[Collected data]
==========

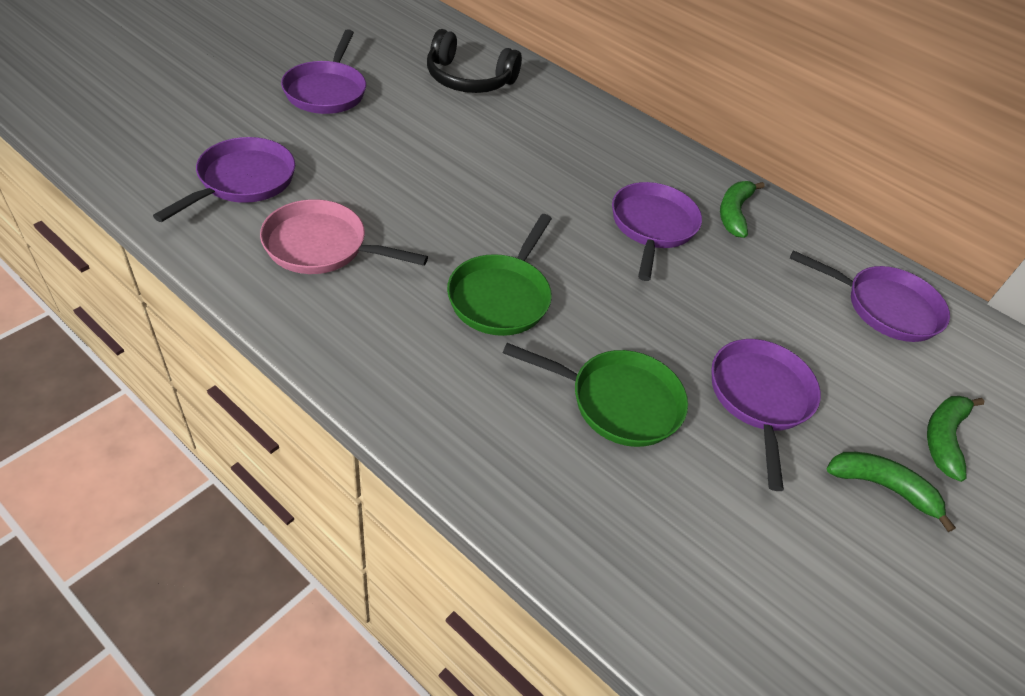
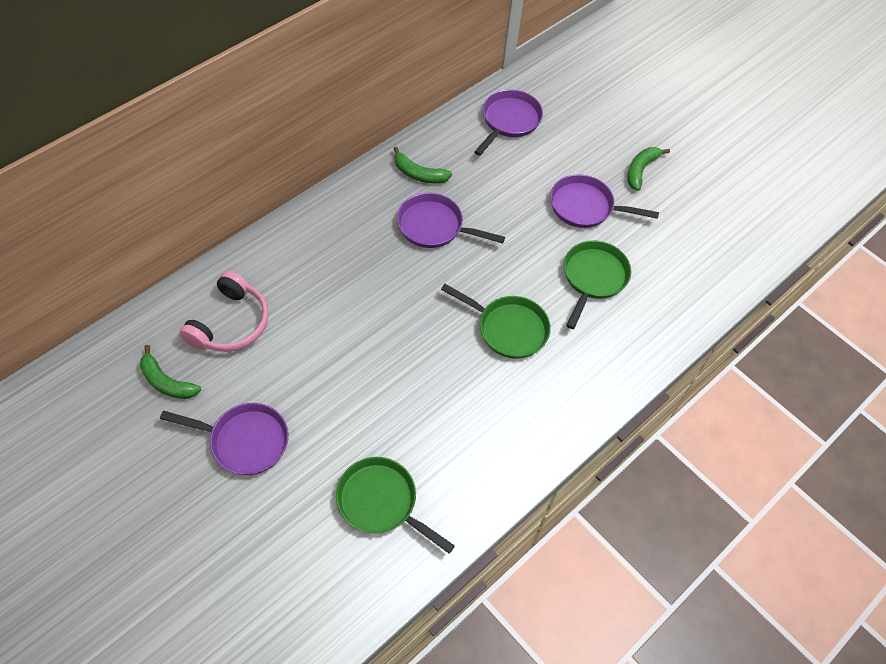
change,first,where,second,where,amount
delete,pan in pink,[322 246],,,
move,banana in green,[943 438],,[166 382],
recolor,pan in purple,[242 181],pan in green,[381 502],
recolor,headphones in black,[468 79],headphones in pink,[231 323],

==========

## [What you are asked to do]
Without the pictures, reproduce every line of the records above exactly.

## [Result]
change,first,where,second,where,amount
delete,pan in pink,[322 246],,,
move,banana in green,[943 438],,[166 382],
recolor,pan in purple,[242 181],pan in green,[381 502],
recolor,headphones in black,[468 79],headphones in pink,[231 323],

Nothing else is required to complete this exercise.